### Action item
Reproduce the lines of the material exactly, excluding every image.
● ● ●
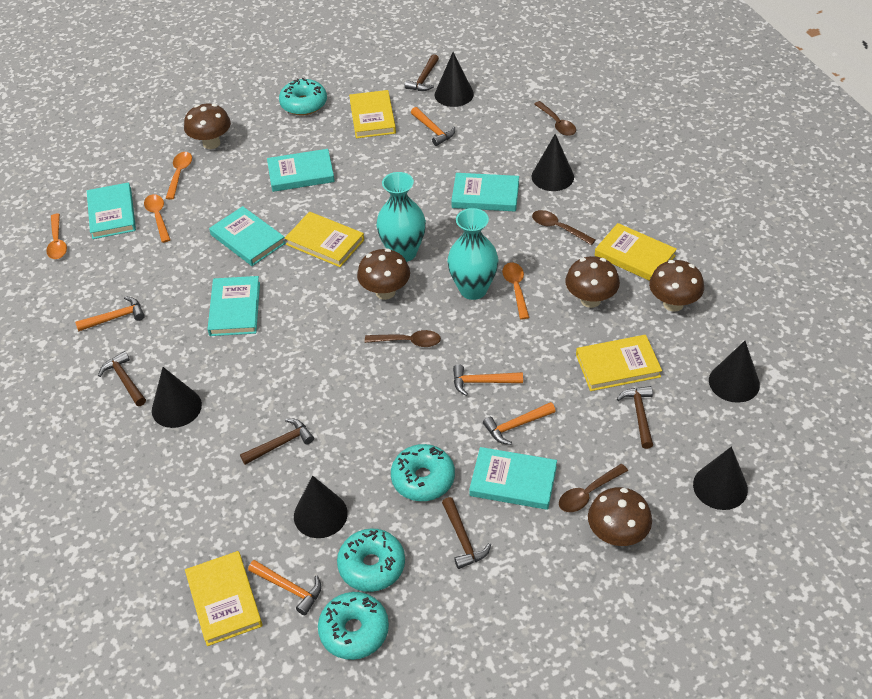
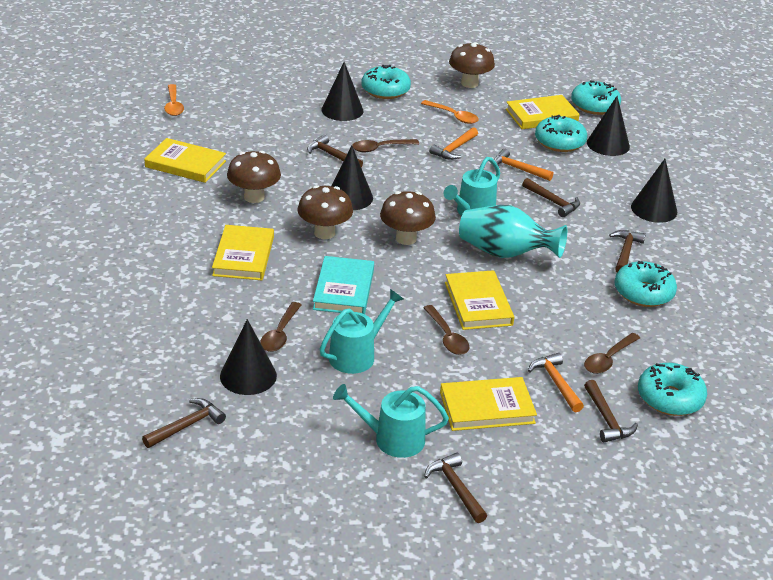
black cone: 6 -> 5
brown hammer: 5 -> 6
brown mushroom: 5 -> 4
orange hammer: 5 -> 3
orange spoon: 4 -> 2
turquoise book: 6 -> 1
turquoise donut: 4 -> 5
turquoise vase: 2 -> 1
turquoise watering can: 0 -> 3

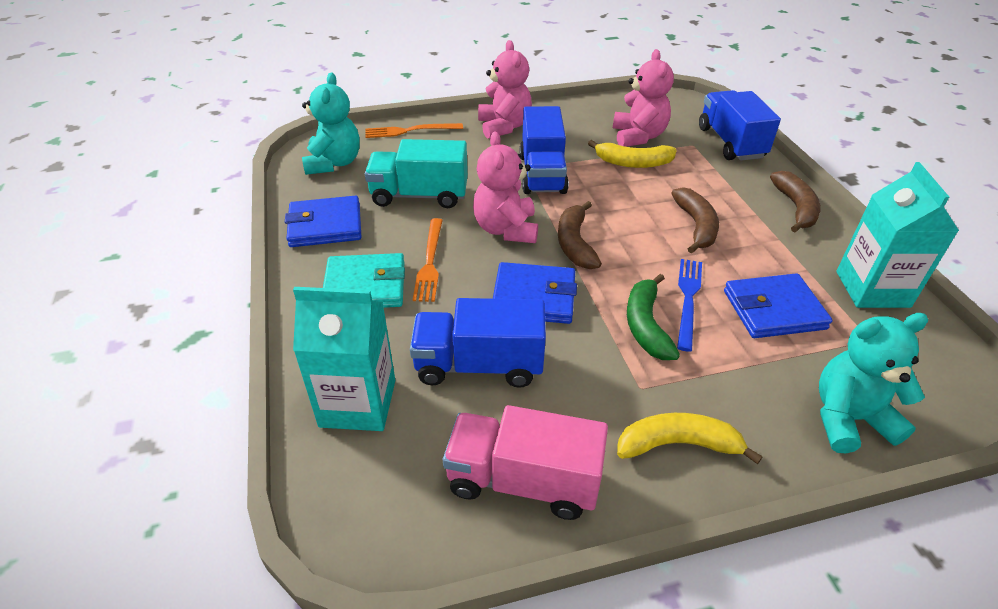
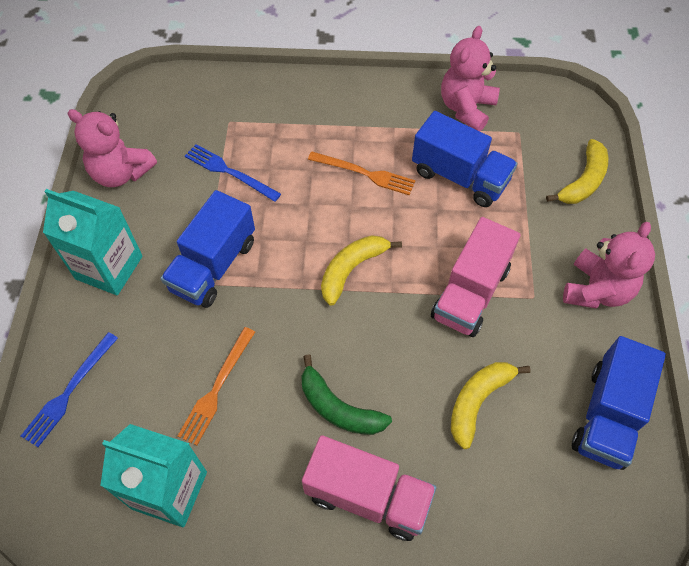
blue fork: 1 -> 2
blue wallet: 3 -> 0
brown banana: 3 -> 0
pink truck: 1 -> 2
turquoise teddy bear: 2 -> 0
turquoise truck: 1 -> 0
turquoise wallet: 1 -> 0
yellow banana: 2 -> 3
● ● ●
### Answer space
black cone: 6 -> 5
brown hammer: 5 -> 6
brown mushroom: 5 -> 4
orange hammer: 5 -> 3
orange spoon: 4 -> 2
turquoise book: 6 -> 1
turquoise donut: 4 -> 5
turquoise vase: 2 -> 1
turquoise watering can: 0 -> 3

blue fork: 1 -> 2
blue wallet: 3 -> 0
brown banana: 3 -> 0
pink truck: 1 -> 2
turquoise teddy bear: 2 -> 0
turquoise truck: 1 -> 0
turquoise wallet: 1 -> 0
yellow banana: 2 -> 3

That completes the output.